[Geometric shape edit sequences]
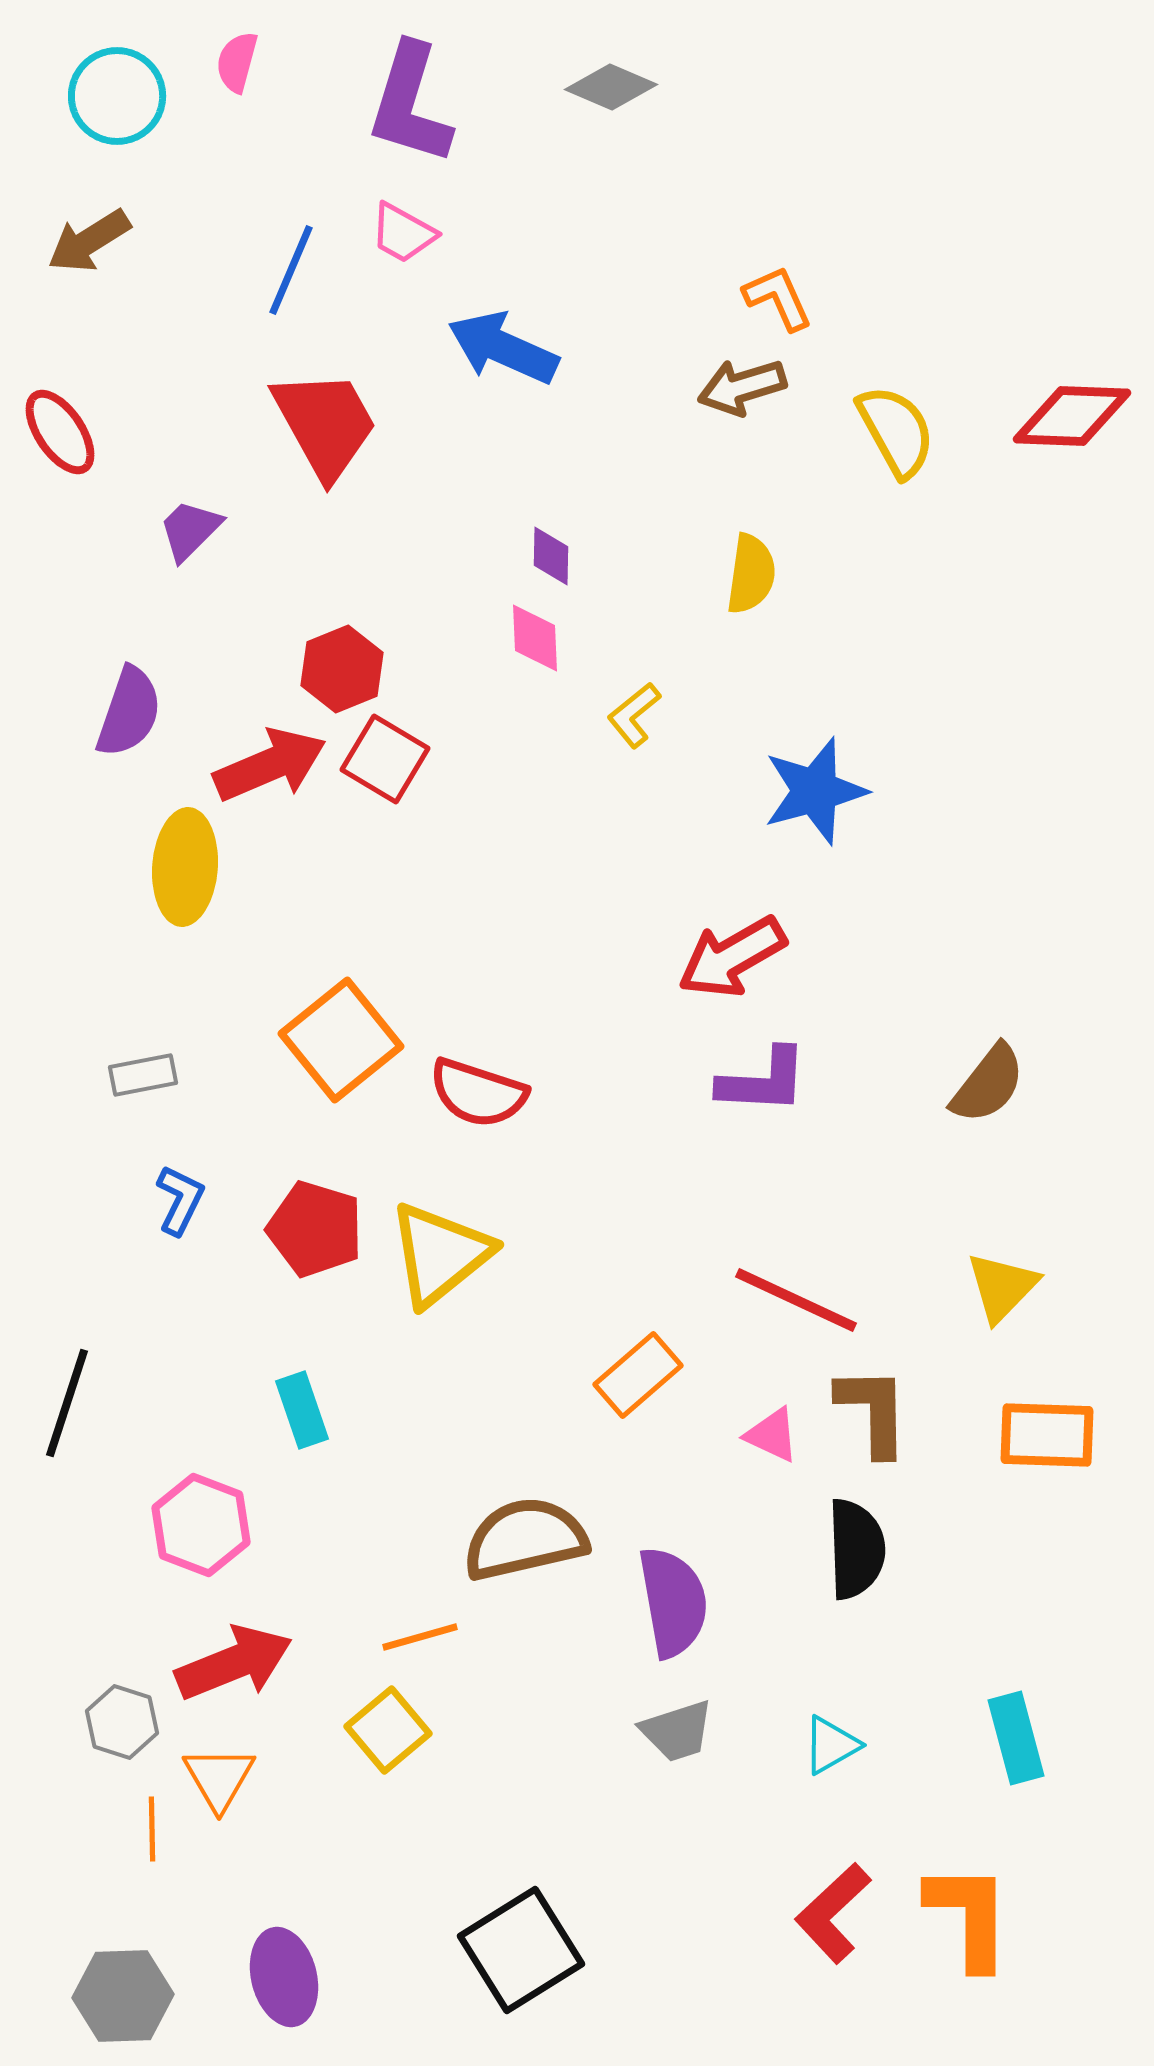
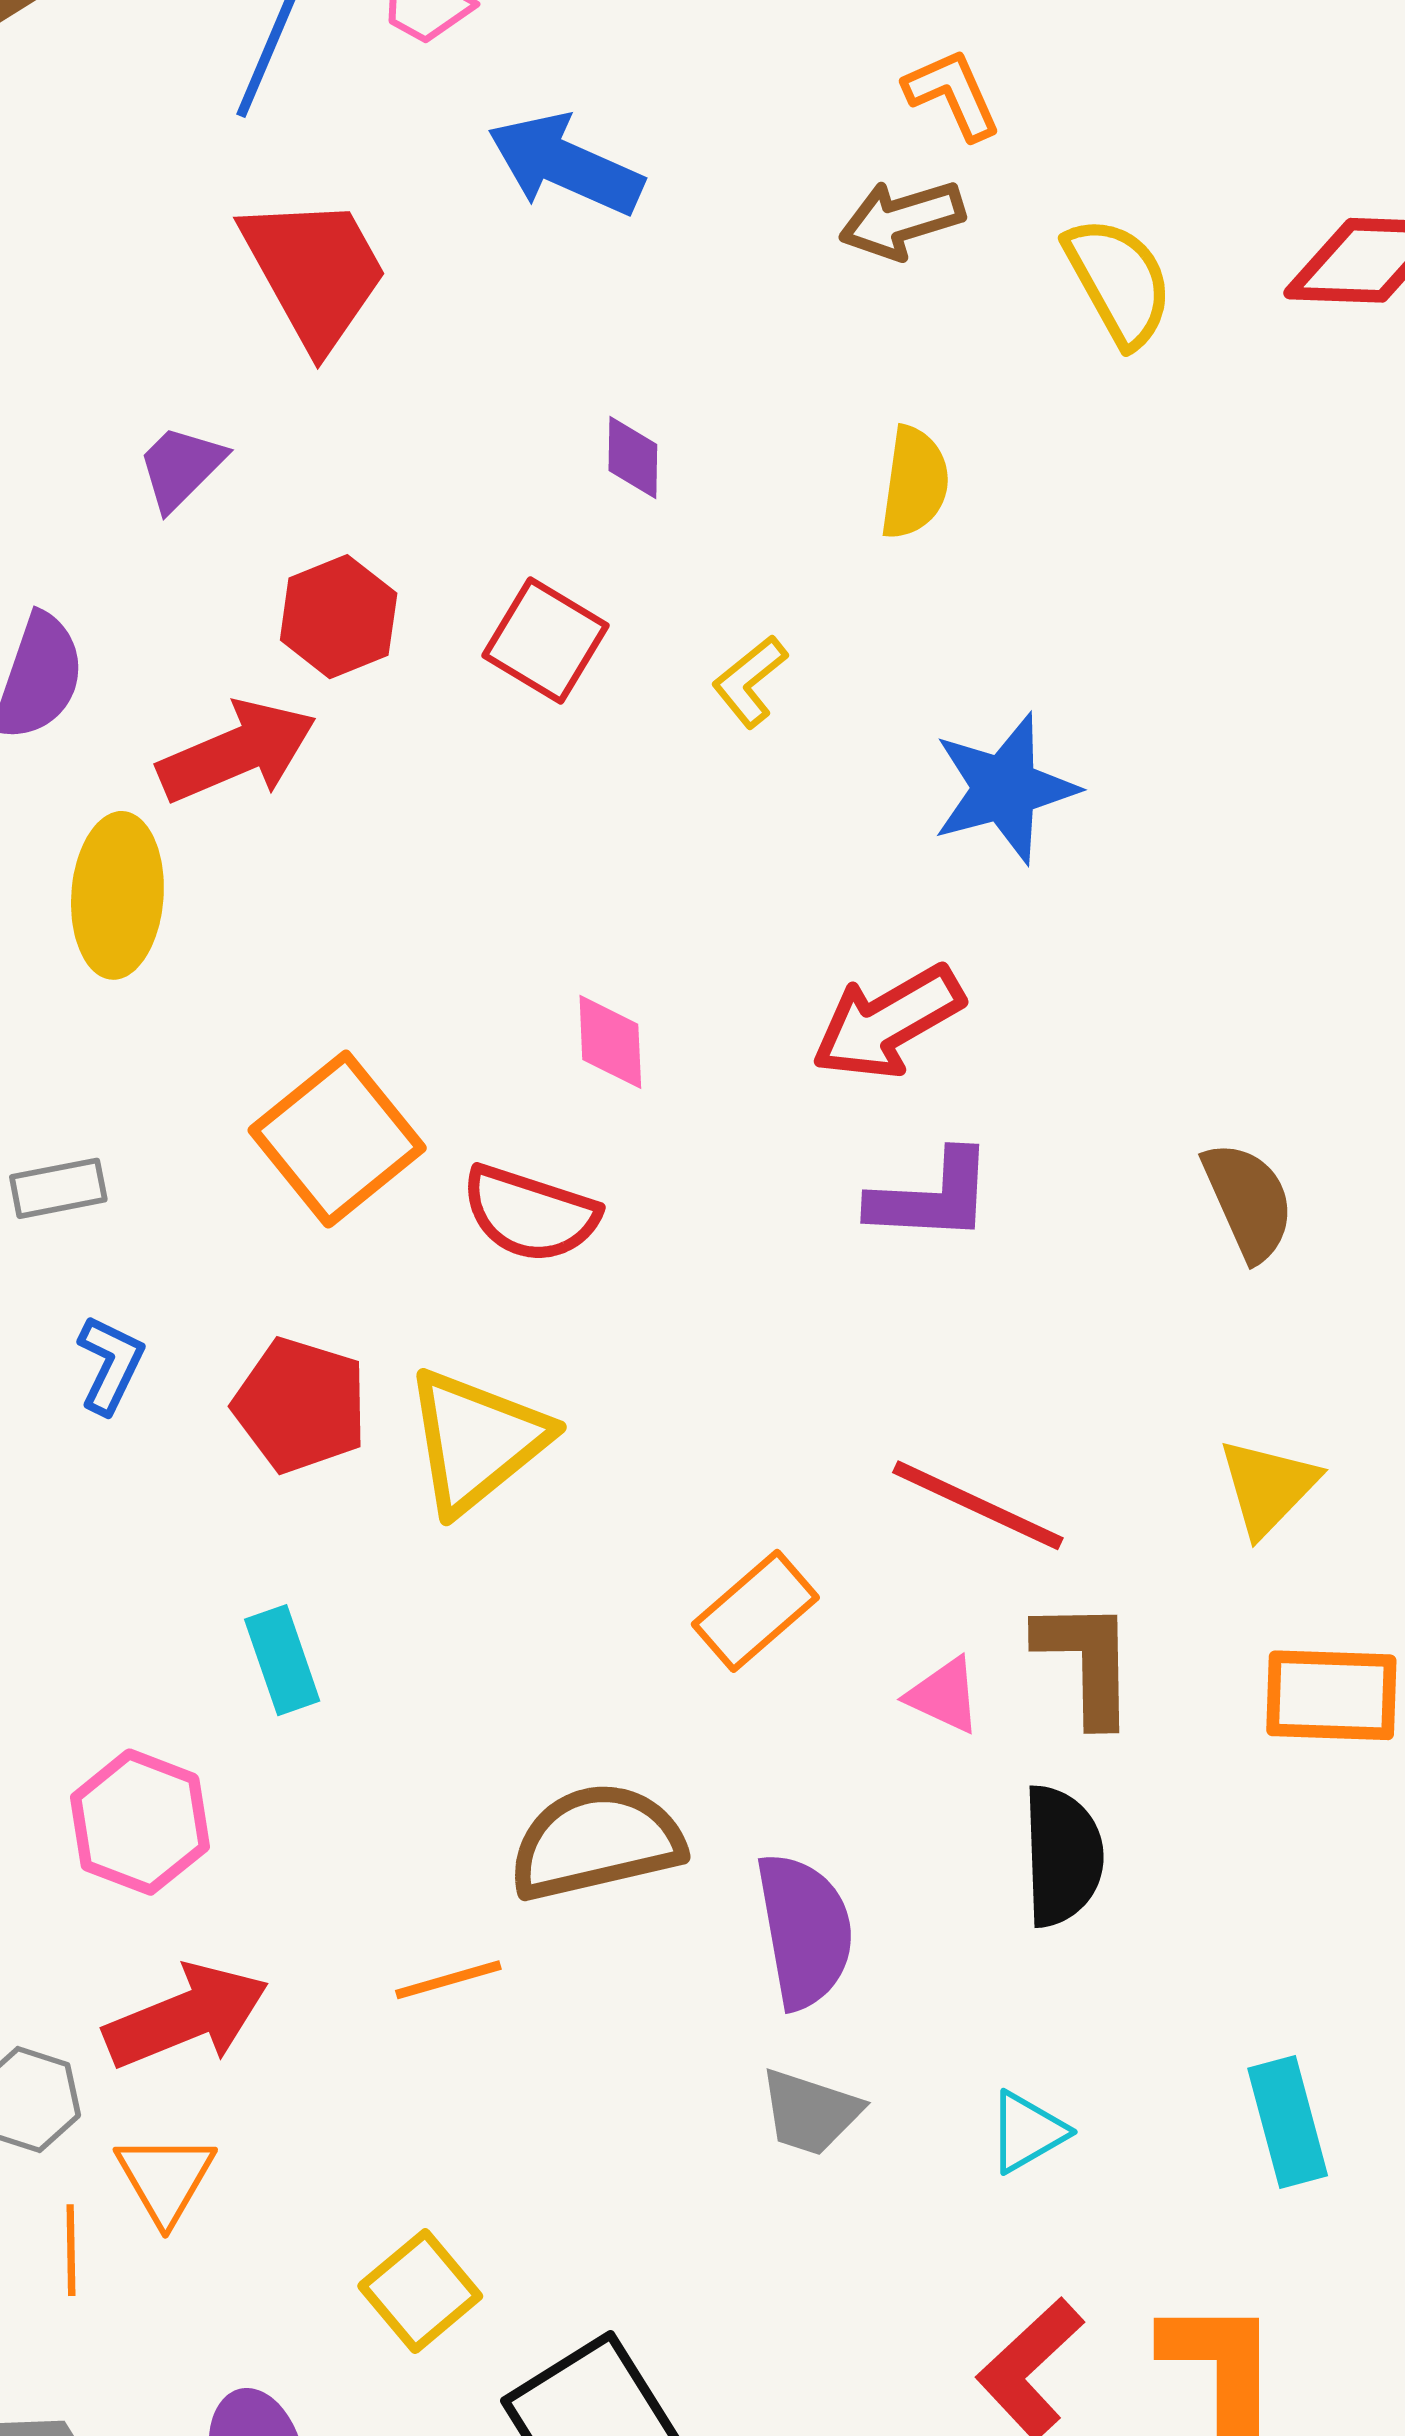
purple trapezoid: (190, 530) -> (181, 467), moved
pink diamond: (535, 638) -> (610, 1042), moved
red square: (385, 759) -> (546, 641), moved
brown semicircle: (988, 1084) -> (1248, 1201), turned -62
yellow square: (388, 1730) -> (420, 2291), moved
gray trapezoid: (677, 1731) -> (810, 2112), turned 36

--

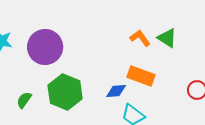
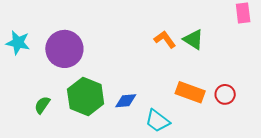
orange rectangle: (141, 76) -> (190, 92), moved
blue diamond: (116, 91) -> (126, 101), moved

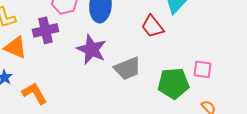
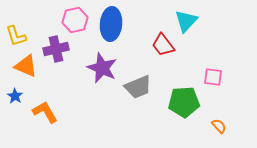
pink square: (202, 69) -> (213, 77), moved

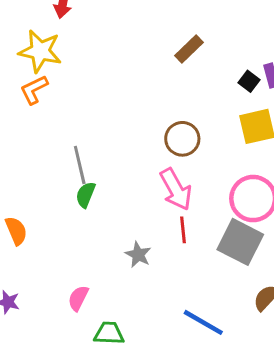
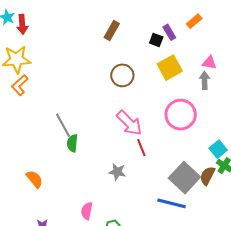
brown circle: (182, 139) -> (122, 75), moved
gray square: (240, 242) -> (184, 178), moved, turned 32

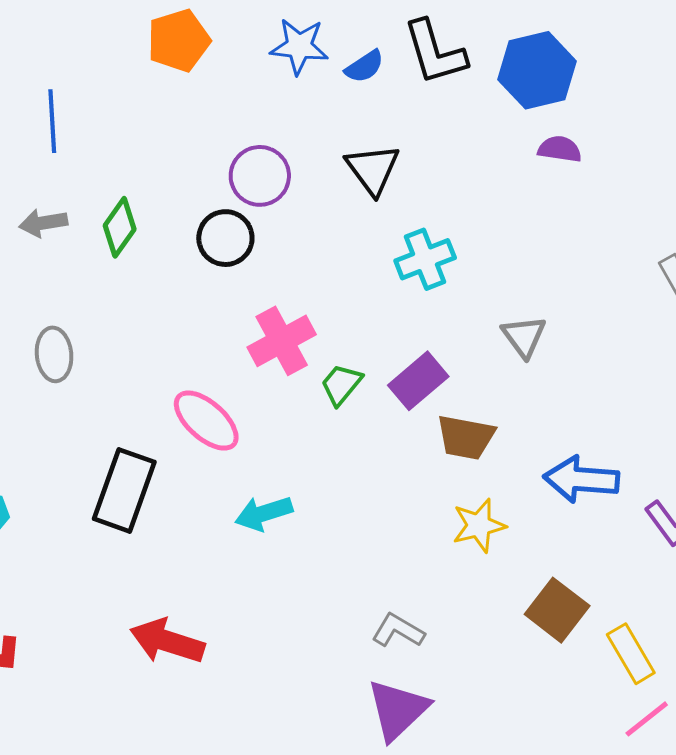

What is required> In the entries above, count each line containing the word "trapezoid" and reply with only the count.

Solution below> 2